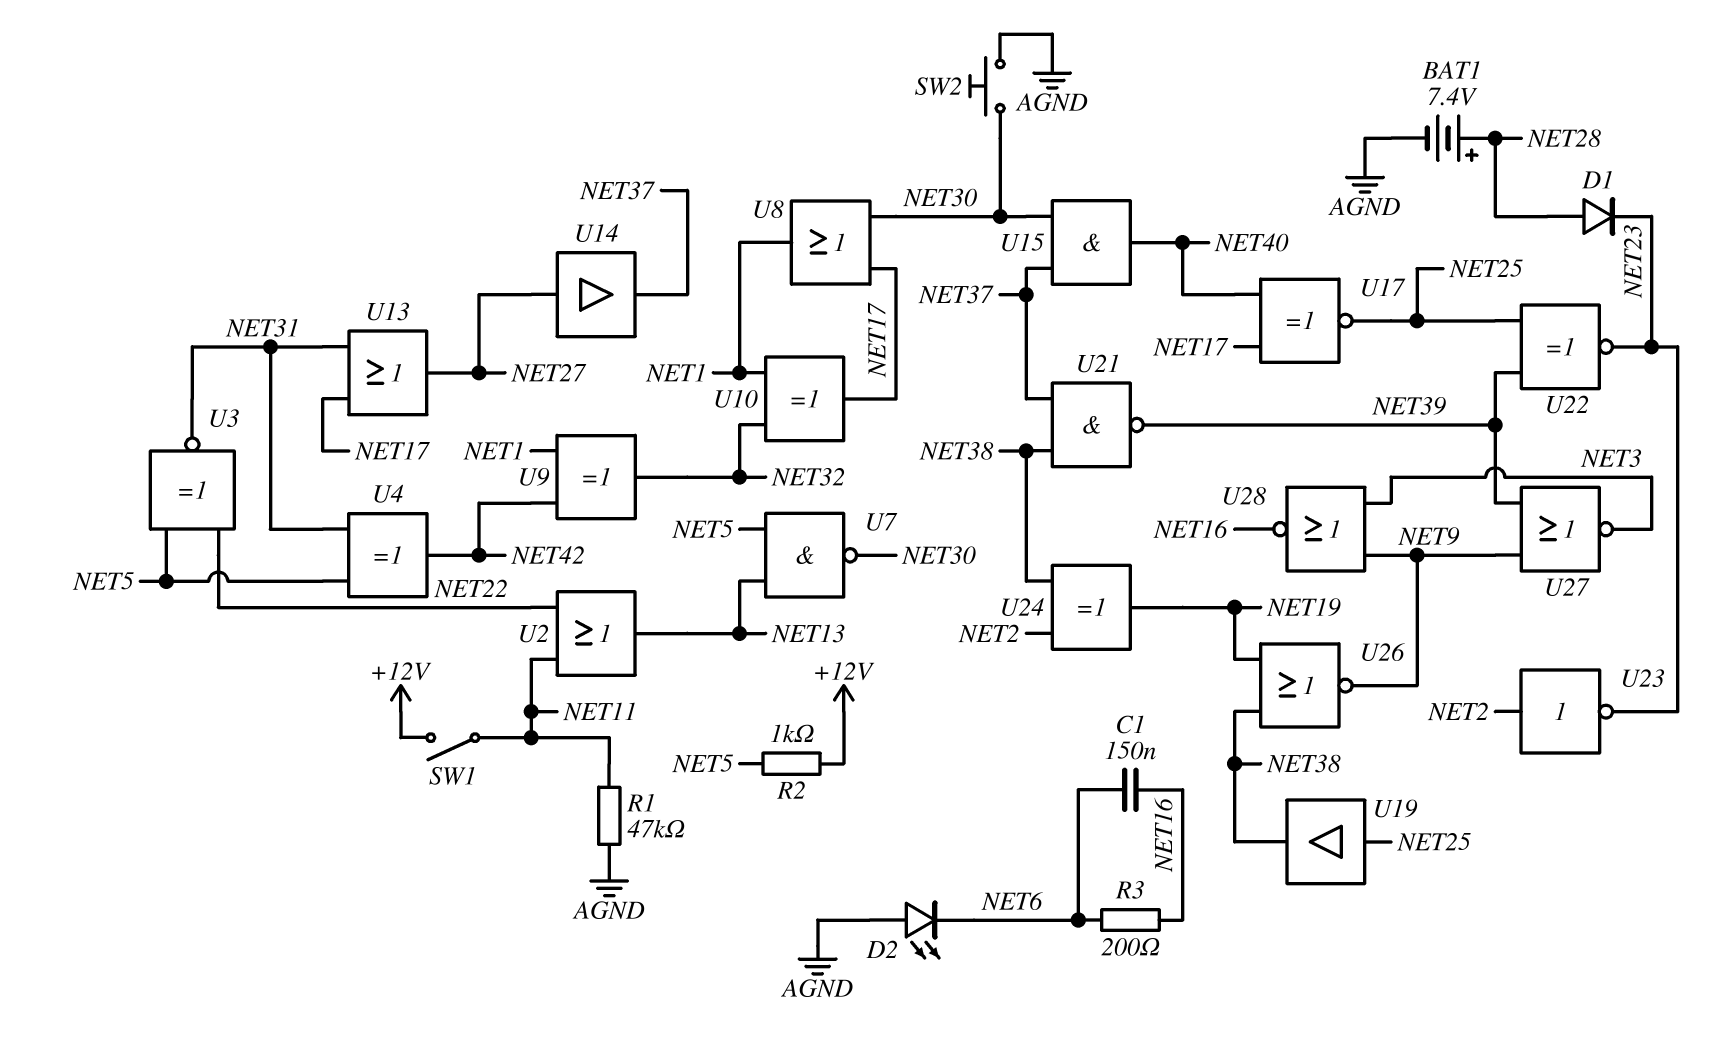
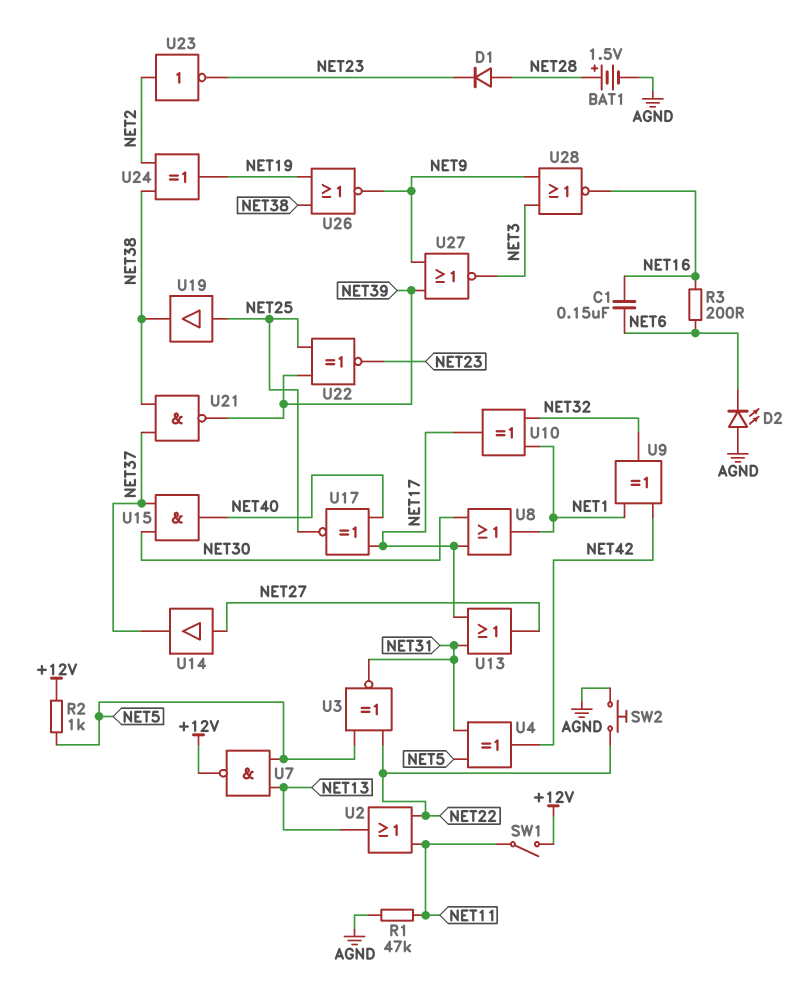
BAT1: 7.4V (plus NET28, minus AGND) -> 1.5V (plus NET28, minus AGND)
SW2: button (AGND, NET30) -> button (AGND, NET22)
U7: NAND (in NET5, in NET13, out NET30) -> NAND (in NET5, in NET13, out +12V)

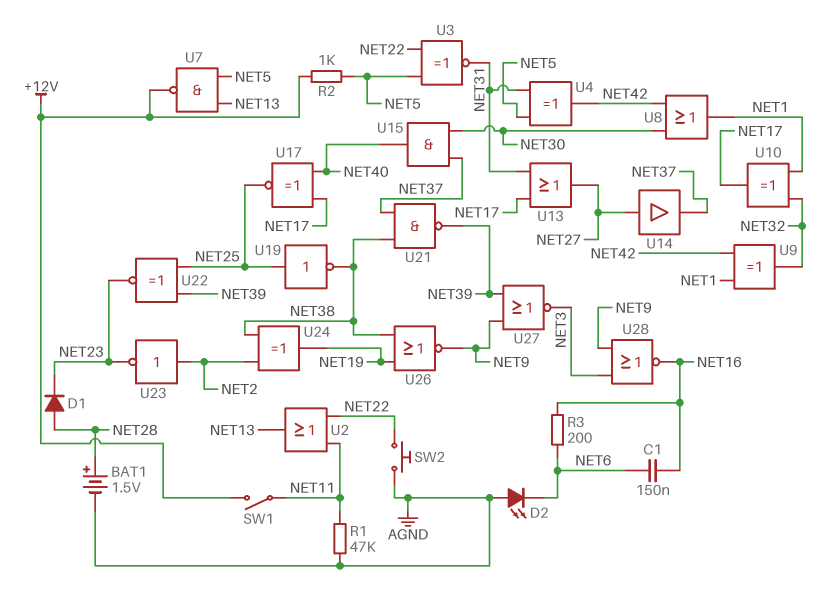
U8: OR (in NET17, in NET30, out NET1) -> OR (in NET30, in NET42, out NET1)
U19: buffer (in NET25, out NET38) -> NOT (in NET25, out NET38)

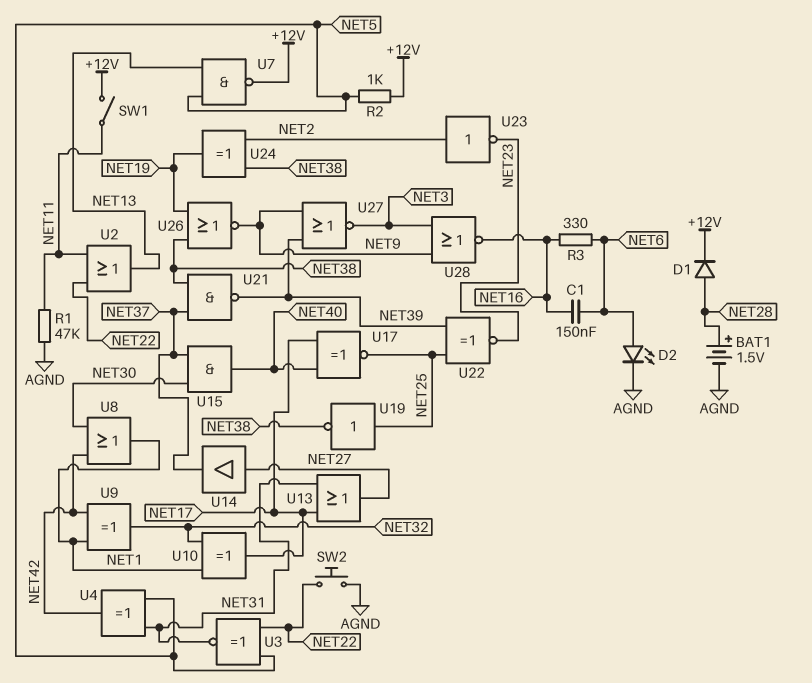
D1: diode (A NET28, K NET23) -> diode (A NET28, K +12V)
D2: LED (A AGND, K NET6) -> LED (A NET6, K AGND)
R3: 200 (NET6, NET16) -> 330 (NET6, NET16)

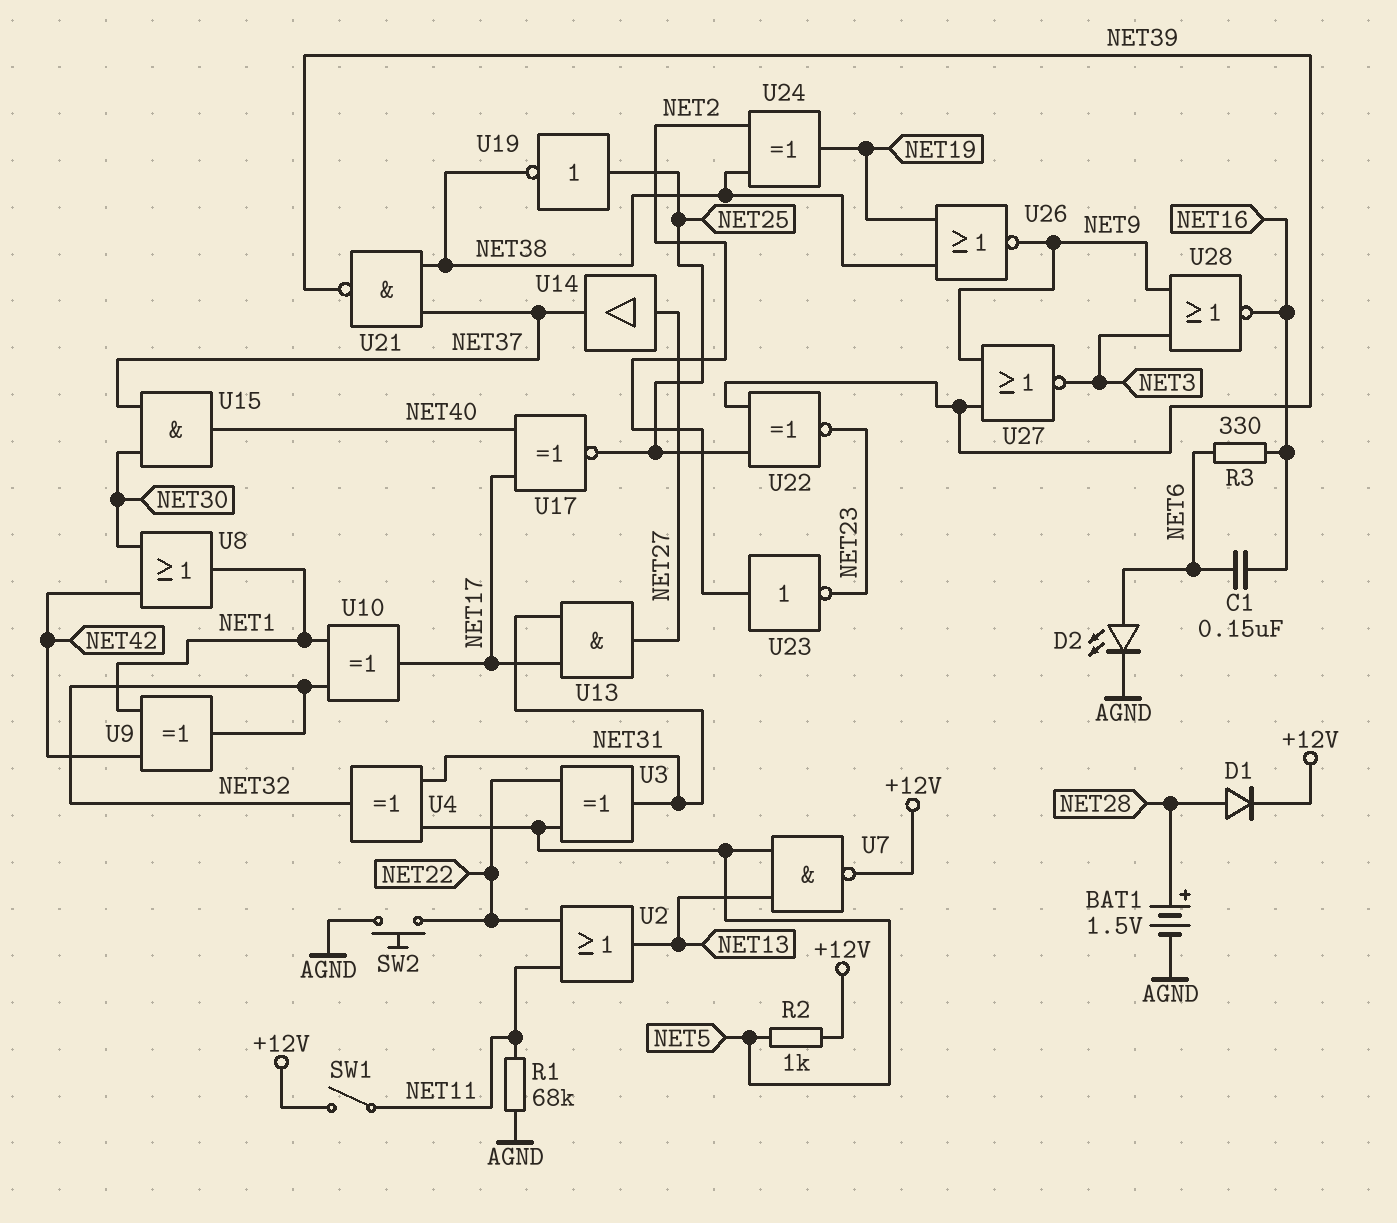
R1: 47k (AGND, NET11) -> 68k (AGND, NET11)
U3: XNOR (in NET5, in NET22, out NET31) -> XOR (in NET5, in NET22, out NET31)
U4: XOR (in NET5, in NET31, out NET42) -> XOR (in NET5, in NET31, out NET32)
U13: OR (in NET17, in NET31, out NET27) -> AND (in NET17, in NET31, out NET27)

### WHAT THE TASK REQUIRES
Copy the records above exactly, from the first line through the line containing "U19: buffer (in", and leave out the pictures.

### RESULT FOR THIS EXERCISE
BAT1: 7.4V (plus NET28, minus AGND) -> 1.5V (plus NET28, minus AGND)
SW2: button (AGND, NET30) -> button (AGND, NET22)
U7: NAND (in NET5, in NET13, out NET30) -> NAND (in NET5, in NET13, out +12V)

U8: OR (in NET17, in NET30, out NET1) -> OR (in NET30, in NET42, out NET1)
U19: buffer (in NET25, out NET38) -> NOT (in NET25, out NET38)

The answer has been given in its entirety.